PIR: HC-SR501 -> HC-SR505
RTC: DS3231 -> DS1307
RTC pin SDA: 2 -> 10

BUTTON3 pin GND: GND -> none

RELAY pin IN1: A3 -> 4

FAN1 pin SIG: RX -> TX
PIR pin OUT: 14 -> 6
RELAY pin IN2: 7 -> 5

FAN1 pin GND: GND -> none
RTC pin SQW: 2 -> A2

---*---

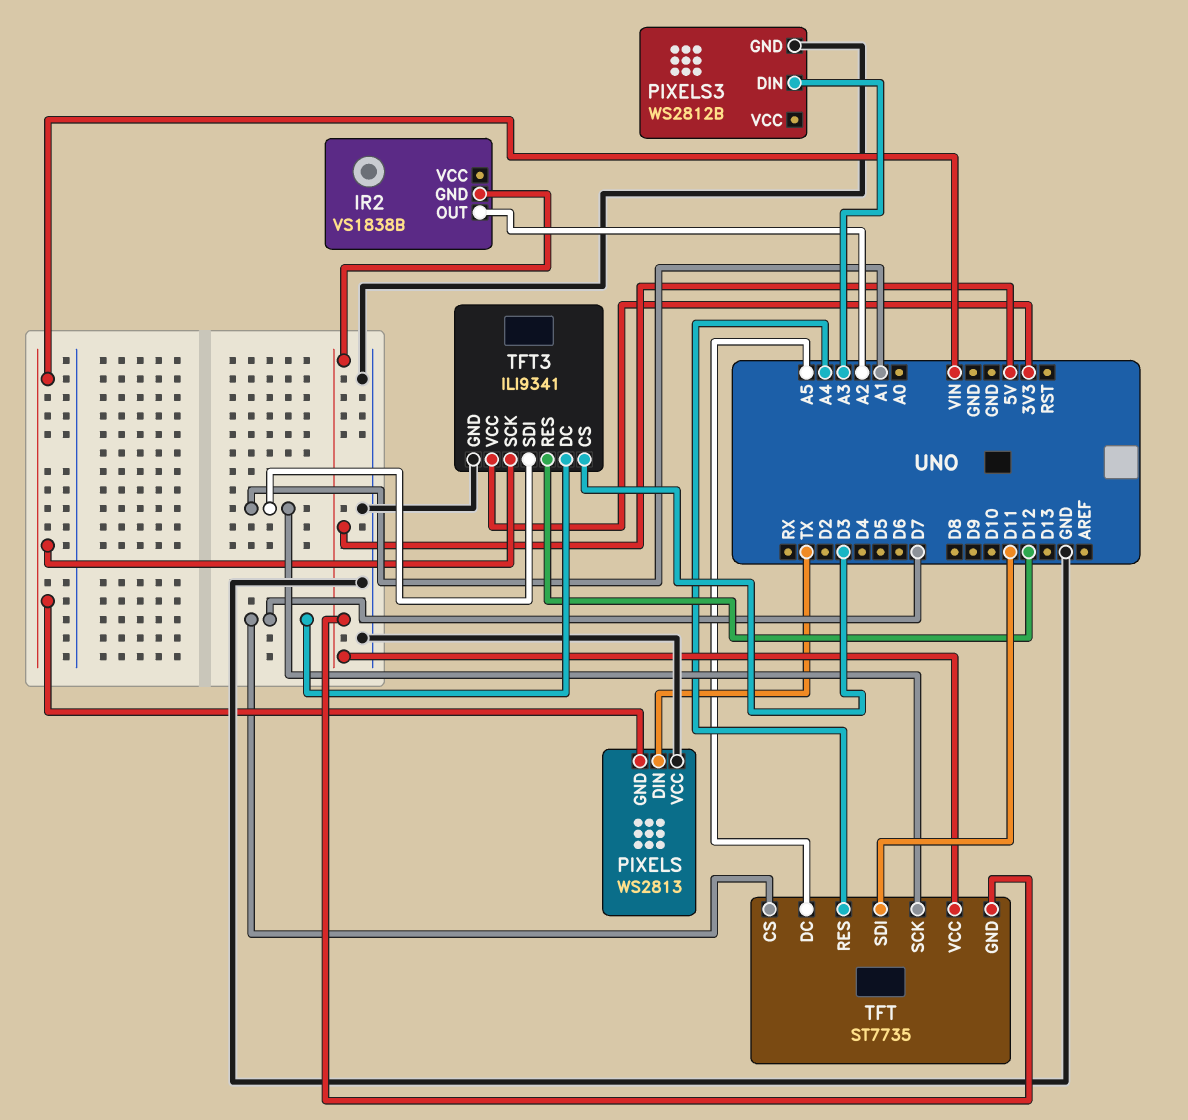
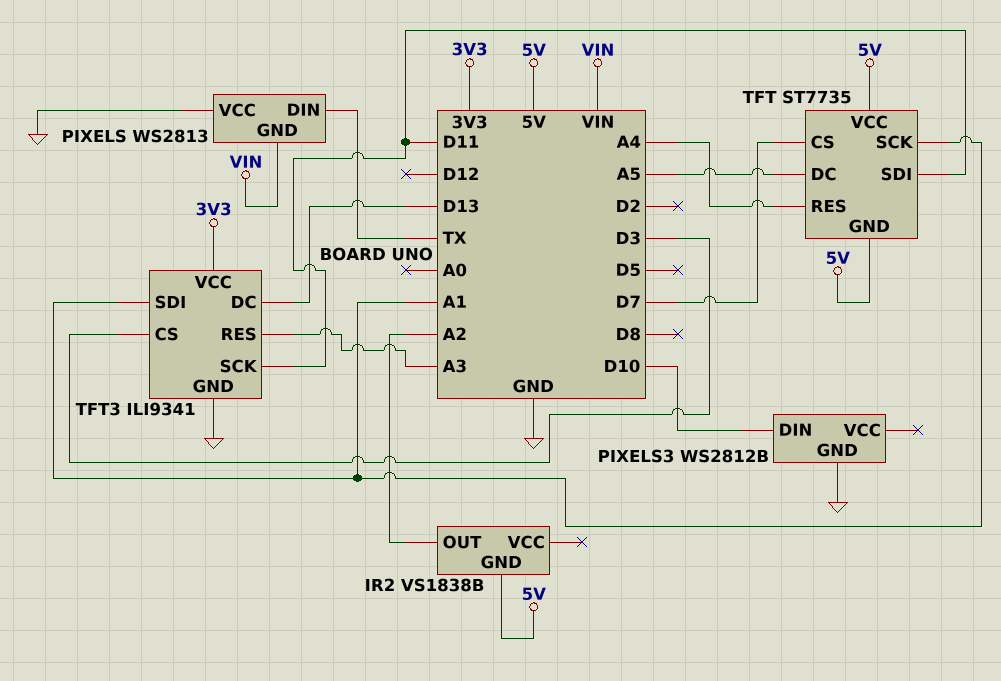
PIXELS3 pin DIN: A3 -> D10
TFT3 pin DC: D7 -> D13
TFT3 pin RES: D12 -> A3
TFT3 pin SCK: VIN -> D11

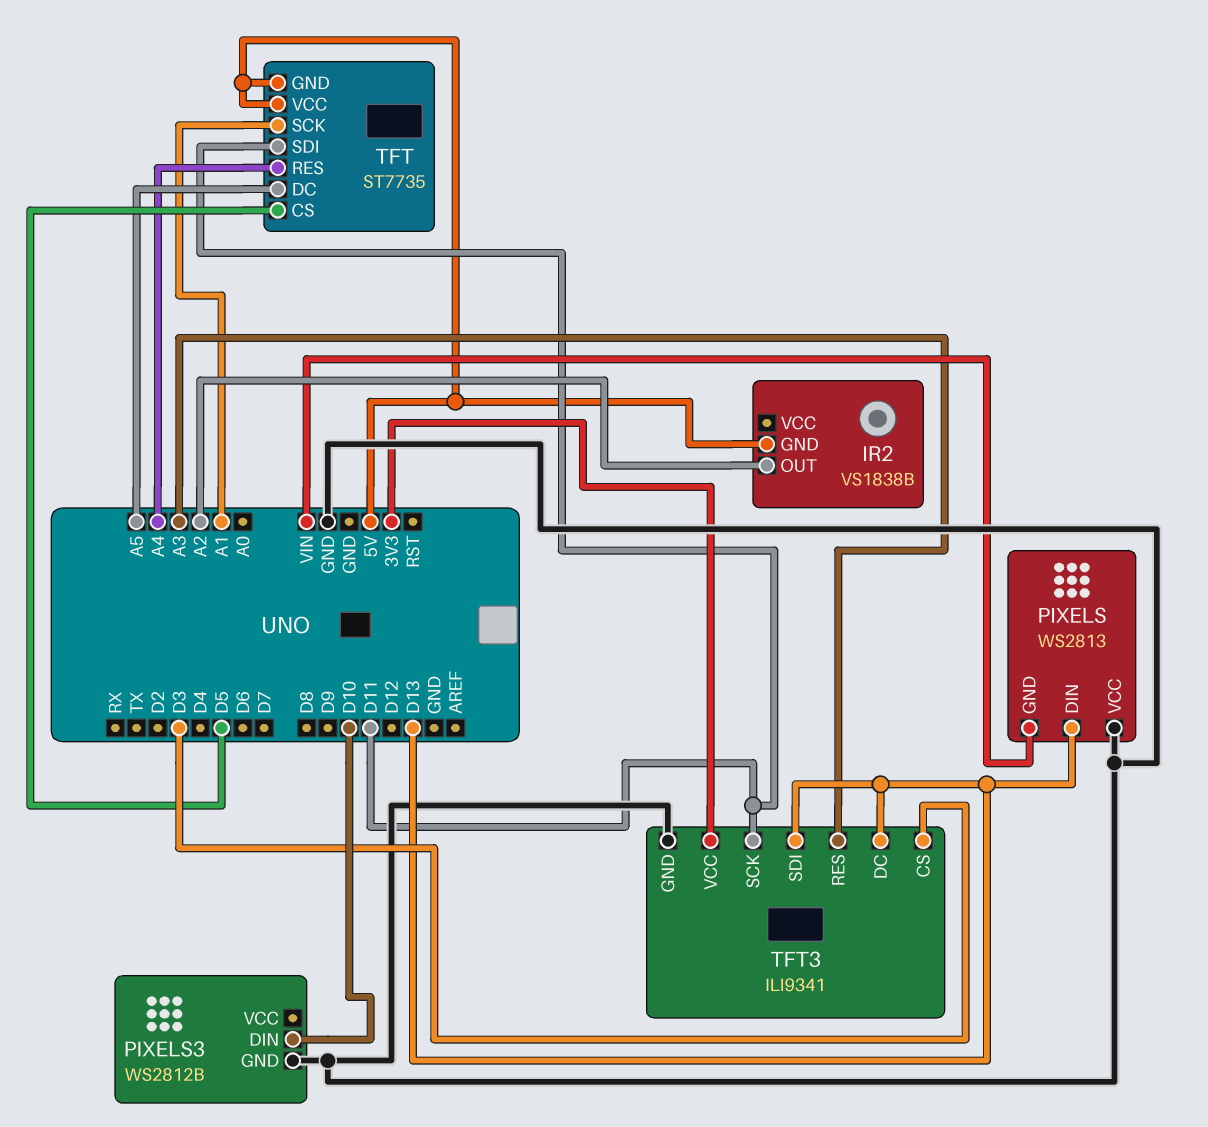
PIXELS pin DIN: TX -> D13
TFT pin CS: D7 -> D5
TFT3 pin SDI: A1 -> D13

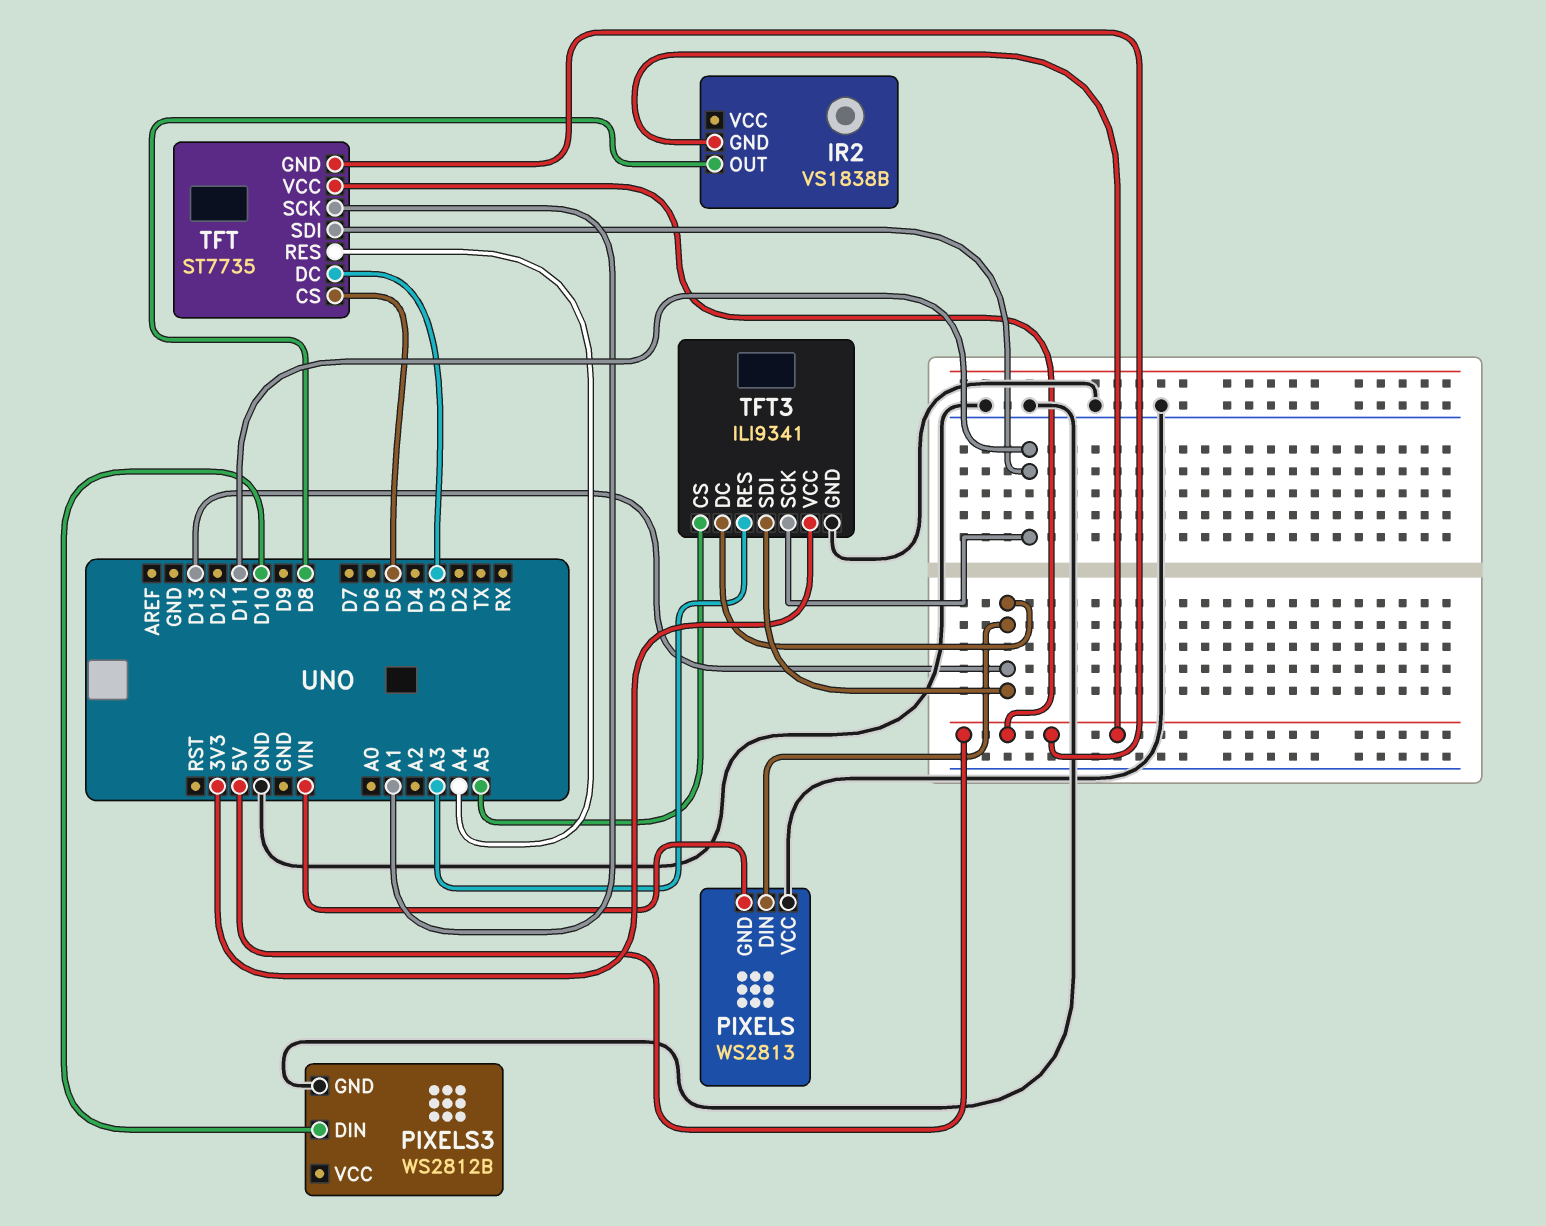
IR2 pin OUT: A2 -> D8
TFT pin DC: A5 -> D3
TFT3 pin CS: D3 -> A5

---*---

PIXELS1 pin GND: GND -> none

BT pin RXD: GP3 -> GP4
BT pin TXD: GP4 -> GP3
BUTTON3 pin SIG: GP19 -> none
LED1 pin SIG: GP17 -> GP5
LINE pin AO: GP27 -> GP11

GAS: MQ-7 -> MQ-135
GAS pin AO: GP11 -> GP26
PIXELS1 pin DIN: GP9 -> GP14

---*---

• **WORK TO COMPLETE**
Reproduce exactly, and with no other material, the lines between those holding "PIR pin OUT: 14 -> 6" and "RTC pin SQW: 2 -> A2", inclusive.

• **COMPLETED EXERCISE**
PIR pin OUT: 14 -> 6
RELAY pin IN2: 7 -> 5

FAN1 pin GND: GND -> none
RTC pin SQW: 2 -> A2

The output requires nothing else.